## Exercise requirements
Among the records below, find the line that has "camera: 145 degrees left, 10 degrees up"; from there, give the lines again exactly, and stop after the line that has "(126, 276) = (168, 210): white".

## Dataset content
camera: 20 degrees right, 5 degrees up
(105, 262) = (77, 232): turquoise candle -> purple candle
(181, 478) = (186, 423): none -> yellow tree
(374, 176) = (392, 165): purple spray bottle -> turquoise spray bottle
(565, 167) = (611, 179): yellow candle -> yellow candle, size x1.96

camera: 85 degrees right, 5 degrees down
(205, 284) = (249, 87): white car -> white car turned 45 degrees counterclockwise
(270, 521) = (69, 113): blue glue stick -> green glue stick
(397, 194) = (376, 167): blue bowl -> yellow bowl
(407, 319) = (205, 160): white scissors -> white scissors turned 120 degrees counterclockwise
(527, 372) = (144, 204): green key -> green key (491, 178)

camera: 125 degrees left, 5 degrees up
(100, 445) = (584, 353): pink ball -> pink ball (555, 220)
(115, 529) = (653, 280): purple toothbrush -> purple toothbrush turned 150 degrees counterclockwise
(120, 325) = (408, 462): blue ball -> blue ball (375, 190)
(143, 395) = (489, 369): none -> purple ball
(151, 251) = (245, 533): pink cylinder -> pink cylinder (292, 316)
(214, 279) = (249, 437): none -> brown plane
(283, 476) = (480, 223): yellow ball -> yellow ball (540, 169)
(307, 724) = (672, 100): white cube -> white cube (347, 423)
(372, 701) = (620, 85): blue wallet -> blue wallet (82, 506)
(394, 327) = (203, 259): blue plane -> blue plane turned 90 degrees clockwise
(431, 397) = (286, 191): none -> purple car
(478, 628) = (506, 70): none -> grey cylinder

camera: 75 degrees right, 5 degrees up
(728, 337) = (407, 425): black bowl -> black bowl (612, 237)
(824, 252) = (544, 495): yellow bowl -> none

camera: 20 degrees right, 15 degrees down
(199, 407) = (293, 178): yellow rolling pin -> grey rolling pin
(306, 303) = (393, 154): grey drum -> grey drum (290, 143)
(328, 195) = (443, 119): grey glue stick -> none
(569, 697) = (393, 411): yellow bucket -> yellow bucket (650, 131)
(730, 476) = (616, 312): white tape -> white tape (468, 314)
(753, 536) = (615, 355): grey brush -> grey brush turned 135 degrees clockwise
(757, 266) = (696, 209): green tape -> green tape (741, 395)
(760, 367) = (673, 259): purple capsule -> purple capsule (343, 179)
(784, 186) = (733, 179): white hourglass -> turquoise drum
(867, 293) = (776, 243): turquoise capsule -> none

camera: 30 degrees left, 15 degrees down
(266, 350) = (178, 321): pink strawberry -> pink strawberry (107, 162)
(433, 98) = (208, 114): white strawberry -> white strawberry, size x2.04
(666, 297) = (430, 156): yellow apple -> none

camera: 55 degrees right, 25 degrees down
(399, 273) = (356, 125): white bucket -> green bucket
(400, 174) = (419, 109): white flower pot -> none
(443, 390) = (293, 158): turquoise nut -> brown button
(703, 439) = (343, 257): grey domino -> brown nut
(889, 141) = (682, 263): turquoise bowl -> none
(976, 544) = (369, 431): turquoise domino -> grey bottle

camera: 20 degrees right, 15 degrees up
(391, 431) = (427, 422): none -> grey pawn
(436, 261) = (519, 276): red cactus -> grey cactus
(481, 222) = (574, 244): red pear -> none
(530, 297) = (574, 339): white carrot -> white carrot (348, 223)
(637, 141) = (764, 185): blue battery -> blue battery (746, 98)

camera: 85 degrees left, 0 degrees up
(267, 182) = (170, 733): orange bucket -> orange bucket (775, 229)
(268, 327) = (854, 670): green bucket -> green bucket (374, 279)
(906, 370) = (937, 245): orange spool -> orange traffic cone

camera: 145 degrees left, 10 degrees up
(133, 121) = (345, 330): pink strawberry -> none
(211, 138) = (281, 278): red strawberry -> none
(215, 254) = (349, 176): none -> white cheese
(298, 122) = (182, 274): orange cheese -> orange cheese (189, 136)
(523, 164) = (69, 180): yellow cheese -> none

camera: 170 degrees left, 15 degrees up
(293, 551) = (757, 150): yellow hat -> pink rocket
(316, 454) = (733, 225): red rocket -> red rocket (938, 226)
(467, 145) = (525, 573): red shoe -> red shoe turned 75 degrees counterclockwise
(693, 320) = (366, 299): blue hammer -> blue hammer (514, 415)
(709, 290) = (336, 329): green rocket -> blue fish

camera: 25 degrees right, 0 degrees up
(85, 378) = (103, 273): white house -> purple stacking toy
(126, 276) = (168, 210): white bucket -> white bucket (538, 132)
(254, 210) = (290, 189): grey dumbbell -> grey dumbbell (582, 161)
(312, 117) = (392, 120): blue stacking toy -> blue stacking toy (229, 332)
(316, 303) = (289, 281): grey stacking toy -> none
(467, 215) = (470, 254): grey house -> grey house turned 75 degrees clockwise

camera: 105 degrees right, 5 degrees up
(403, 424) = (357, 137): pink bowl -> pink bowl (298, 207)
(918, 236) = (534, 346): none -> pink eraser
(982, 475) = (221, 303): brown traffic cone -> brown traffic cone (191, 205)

## Task solution
camera: 145 degrees left, 10 degrees up
(133, 121) = (345, 330): pink strawberry -> none
(211, 138) = (281, 278): red strawberry -> none
(215, 254) = (349, 176): none -> white cheese
(298, 122) = (182, 274): orange cheese -> orange cheese (189, 136)
(523, 164) = (69, 180): yellow cheese -> none

camera: 170 degrees left, 15 degrees up
(293, 551) = (757, 150): yellow hat -> pink rocket
(316, 454) = (733, 225): red rocket -> red rocket (938, 226)
(467, 145) = (525, 573): red shoe -> red shoe turned 75 degrees counterclockwise
(693, 320) = (366, 299): blue hammer -> blue hammer (514, 415)
(709, 290) = (336, 329): green rocket -> blue fish

camera: 25 degrees right, 0 degrees up
(85, 378) = (103, 273): white house -> purple stacking toy
(126, 276) = (168, 210): white bucket -> white bucket (538, 132)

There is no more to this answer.